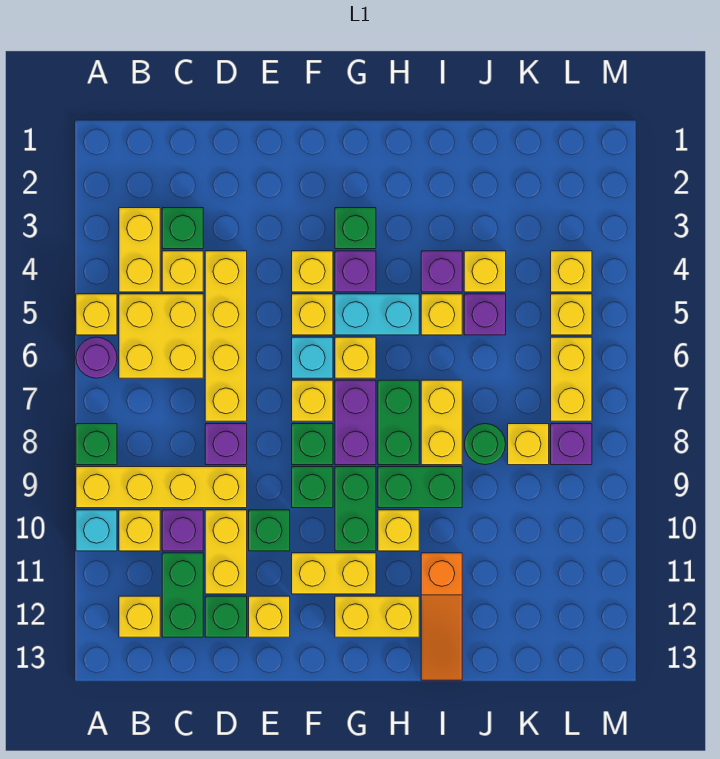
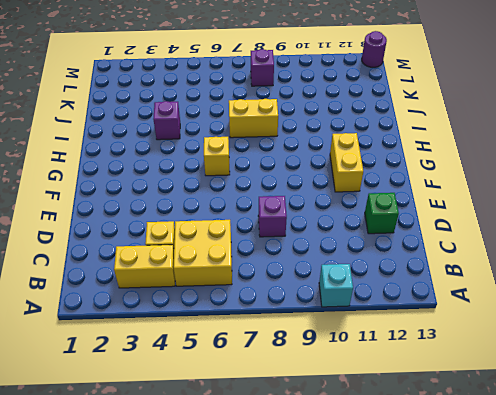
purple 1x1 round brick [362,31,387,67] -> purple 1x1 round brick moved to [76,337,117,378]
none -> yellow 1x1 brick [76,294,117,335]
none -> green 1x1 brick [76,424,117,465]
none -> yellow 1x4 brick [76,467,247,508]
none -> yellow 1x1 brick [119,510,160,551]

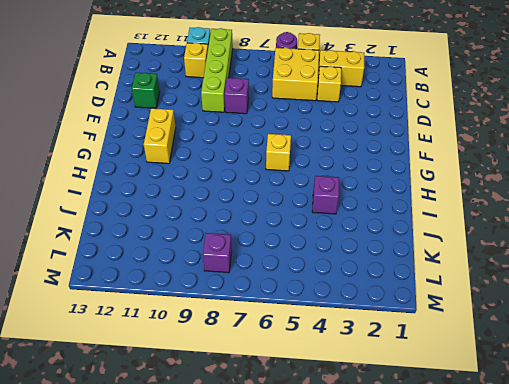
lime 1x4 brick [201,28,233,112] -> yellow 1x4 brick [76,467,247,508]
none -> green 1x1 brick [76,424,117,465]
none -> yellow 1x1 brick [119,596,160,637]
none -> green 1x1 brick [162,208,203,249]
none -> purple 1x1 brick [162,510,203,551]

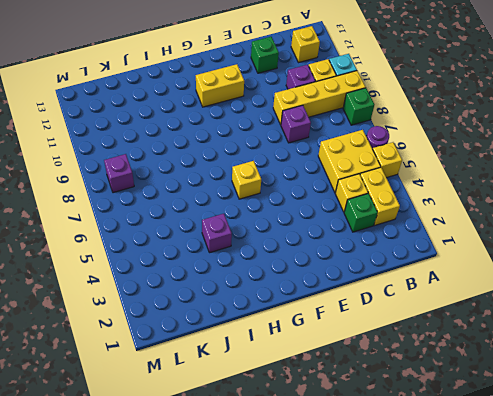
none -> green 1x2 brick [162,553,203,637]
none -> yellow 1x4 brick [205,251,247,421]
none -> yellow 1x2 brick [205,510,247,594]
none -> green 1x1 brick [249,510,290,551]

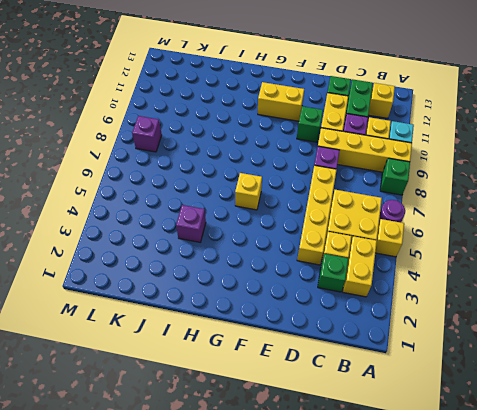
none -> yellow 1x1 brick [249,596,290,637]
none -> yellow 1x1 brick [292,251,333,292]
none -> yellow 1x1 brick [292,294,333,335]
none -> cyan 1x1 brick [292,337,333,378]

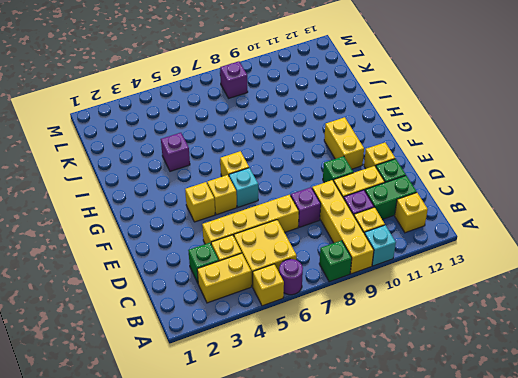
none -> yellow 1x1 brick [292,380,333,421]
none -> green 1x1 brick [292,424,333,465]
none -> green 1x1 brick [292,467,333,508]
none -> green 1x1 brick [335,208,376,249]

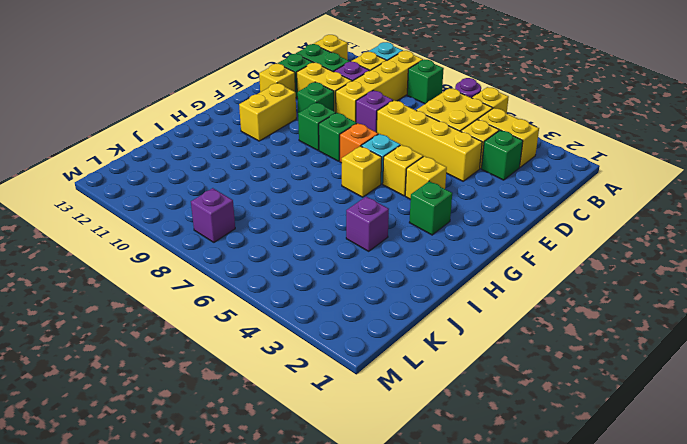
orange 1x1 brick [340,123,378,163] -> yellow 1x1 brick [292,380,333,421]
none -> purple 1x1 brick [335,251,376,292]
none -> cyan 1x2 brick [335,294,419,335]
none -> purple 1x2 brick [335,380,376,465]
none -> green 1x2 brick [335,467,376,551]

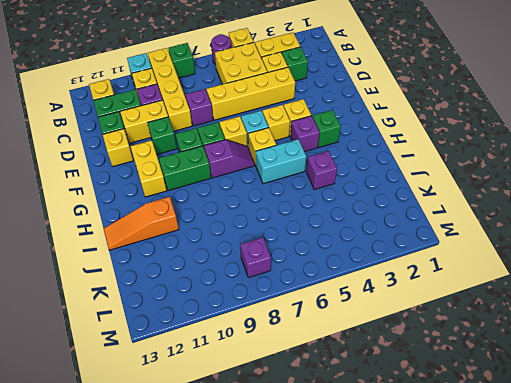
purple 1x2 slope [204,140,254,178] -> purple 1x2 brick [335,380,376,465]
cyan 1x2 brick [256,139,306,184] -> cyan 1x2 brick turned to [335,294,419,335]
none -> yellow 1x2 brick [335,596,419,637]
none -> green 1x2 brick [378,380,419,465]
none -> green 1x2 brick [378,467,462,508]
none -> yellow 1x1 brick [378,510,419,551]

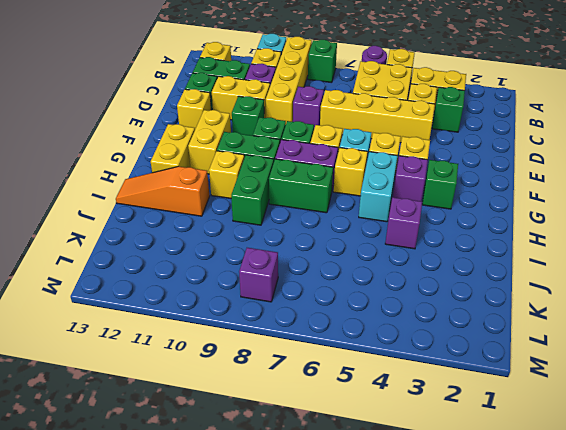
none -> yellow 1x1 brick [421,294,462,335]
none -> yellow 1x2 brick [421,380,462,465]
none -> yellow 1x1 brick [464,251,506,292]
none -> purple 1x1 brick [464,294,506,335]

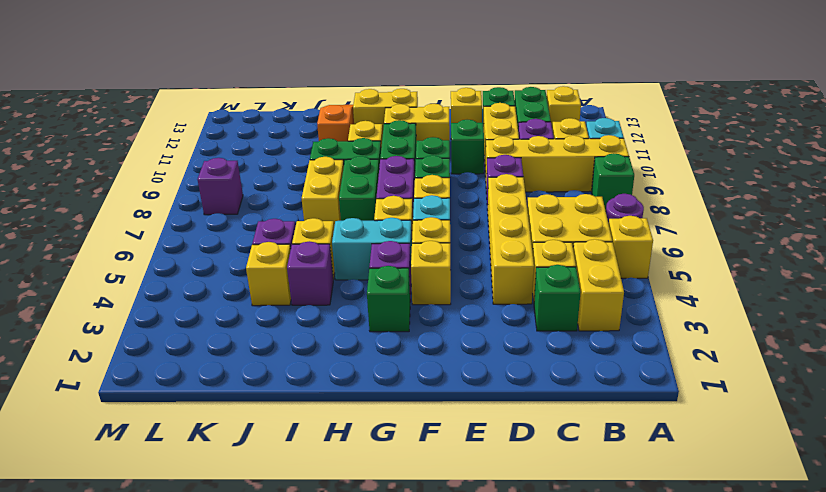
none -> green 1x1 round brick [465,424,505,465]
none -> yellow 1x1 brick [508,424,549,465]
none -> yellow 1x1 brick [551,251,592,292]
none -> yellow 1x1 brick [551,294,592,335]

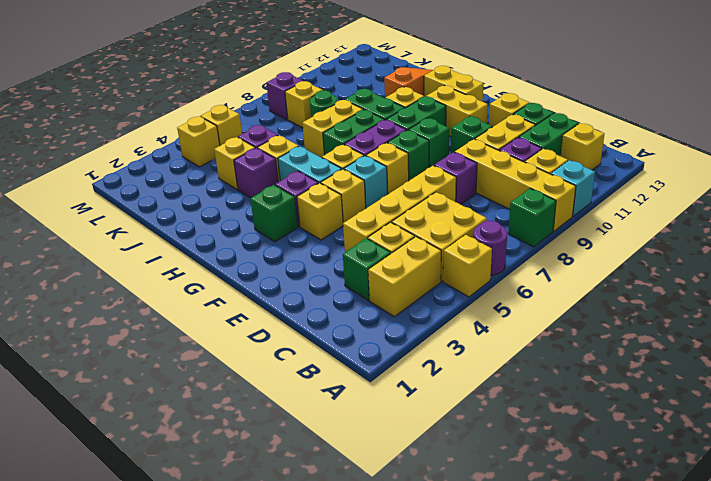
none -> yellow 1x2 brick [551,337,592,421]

::::::::::

Copy out, from the listing above, every line that contains the string "round".

- [TASK RESPONSE]
purple 1x1 round brick [362,31,387,67] -> purple 1x1 round brick moved to [76,337,117,378]
none -> green 1x1 round brick [465,424,505,465]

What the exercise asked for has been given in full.